ENTRIES PROVIDED:
────

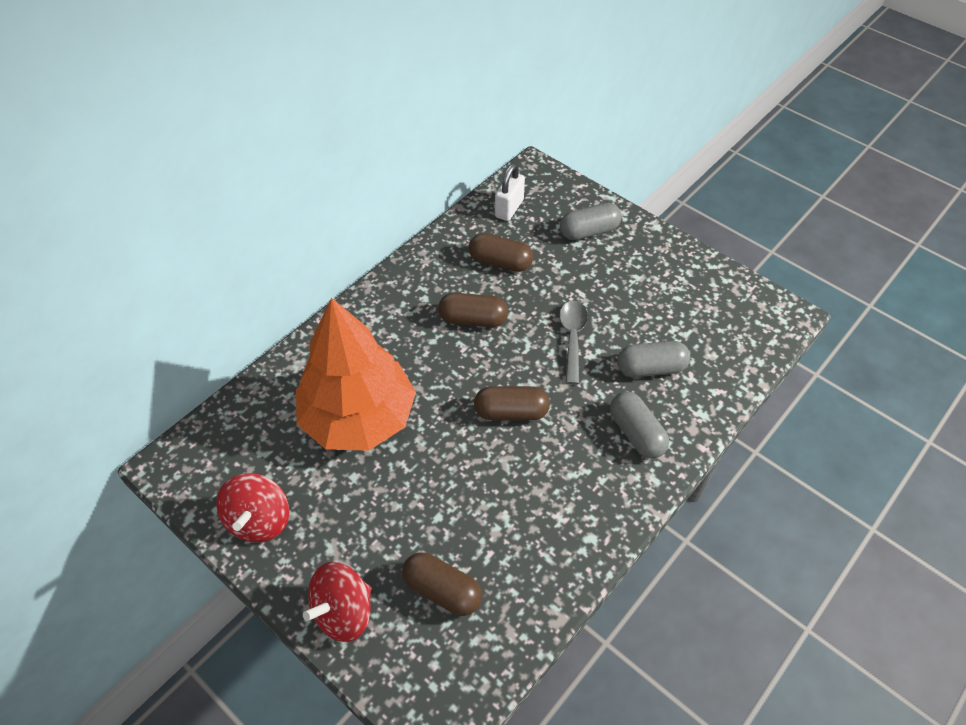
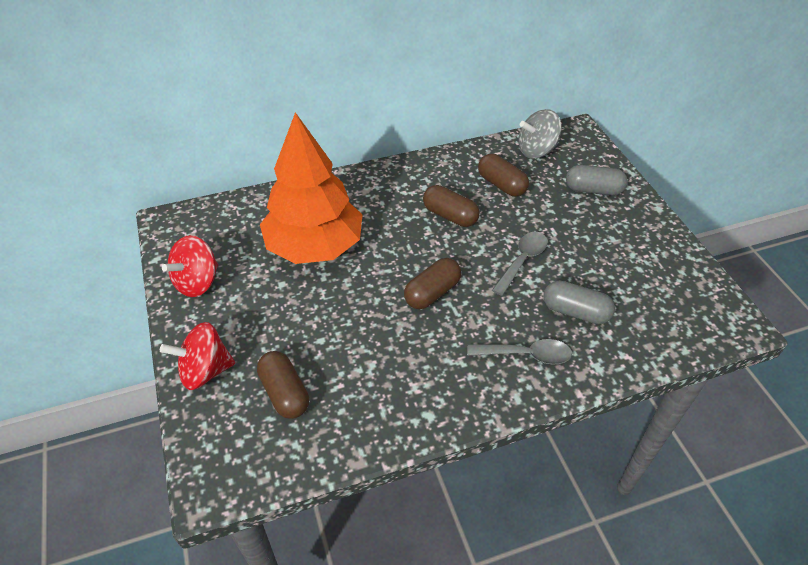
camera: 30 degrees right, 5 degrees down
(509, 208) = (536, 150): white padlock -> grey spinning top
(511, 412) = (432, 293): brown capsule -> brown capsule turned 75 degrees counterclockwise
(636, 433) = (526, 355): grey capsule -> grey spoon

────

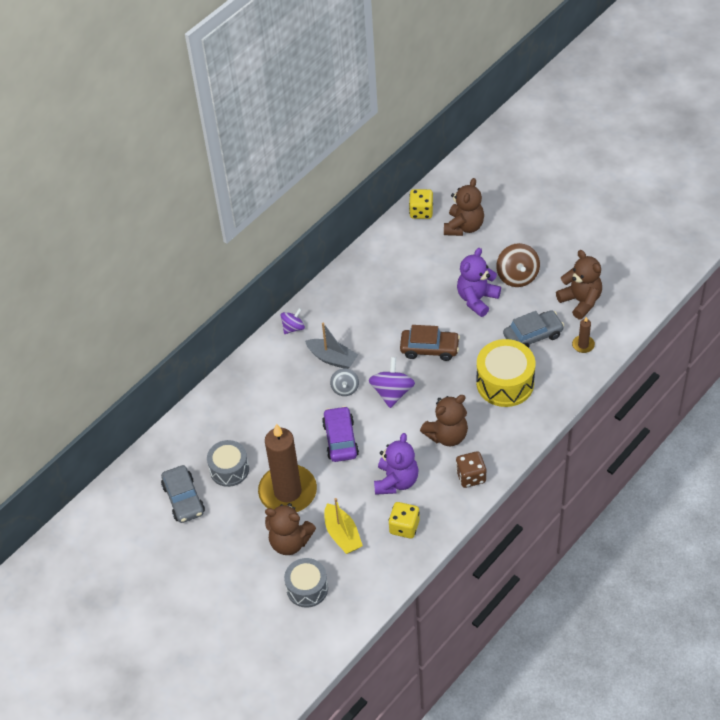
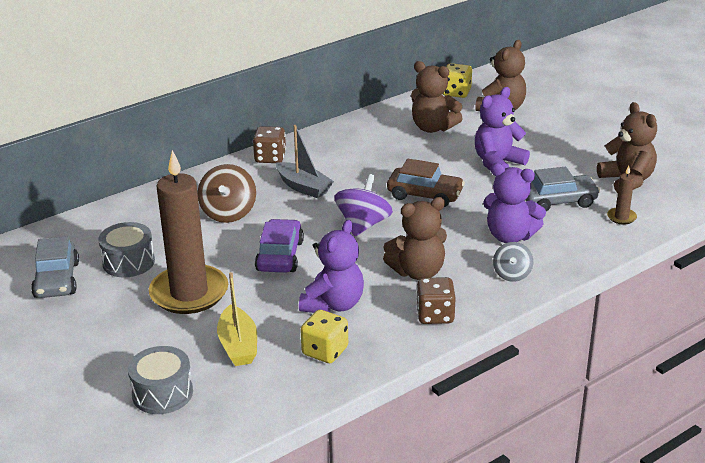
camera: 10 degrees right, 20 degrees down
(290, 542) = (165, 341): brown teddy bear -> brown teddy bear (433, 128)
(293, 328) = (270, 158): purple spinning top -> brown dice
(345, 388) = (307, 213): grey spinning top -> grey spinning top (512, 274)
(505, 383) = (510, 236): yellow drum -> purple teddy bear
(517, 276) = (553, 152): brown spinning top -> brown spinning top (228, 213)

────

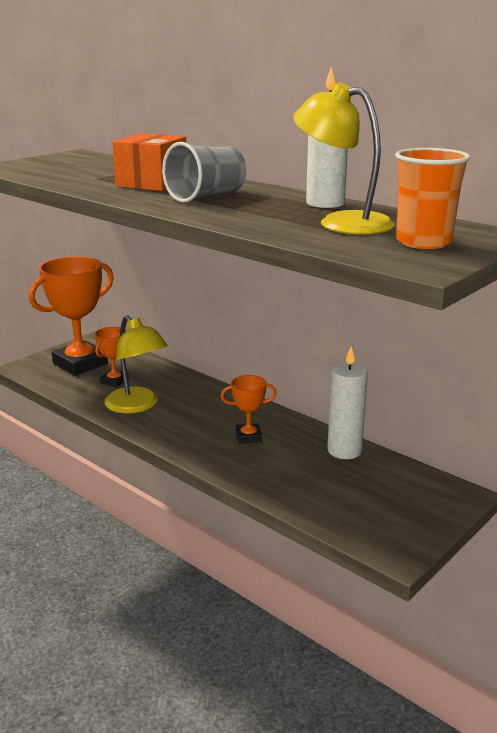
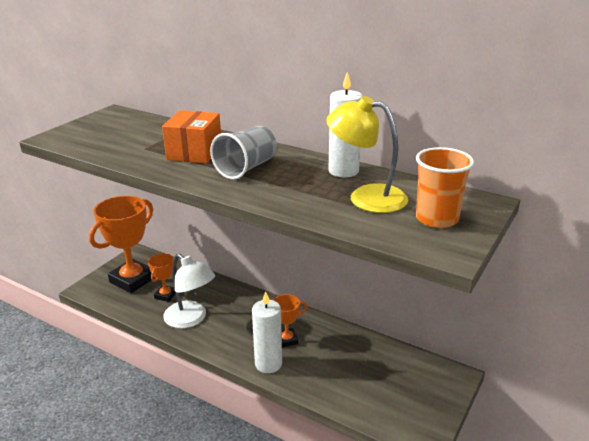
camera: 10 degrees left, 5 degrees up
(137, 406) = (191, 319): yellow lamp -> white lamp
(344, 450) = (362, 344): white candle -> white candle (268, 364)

────

JOB ITEM: Using the listing above, gather each line that holds the string "right" and copy it.

EXERCISE OUTPUT:
camera: 30 degrees right, 5 degrees down
camera: 10 degrees right, 20 degrees down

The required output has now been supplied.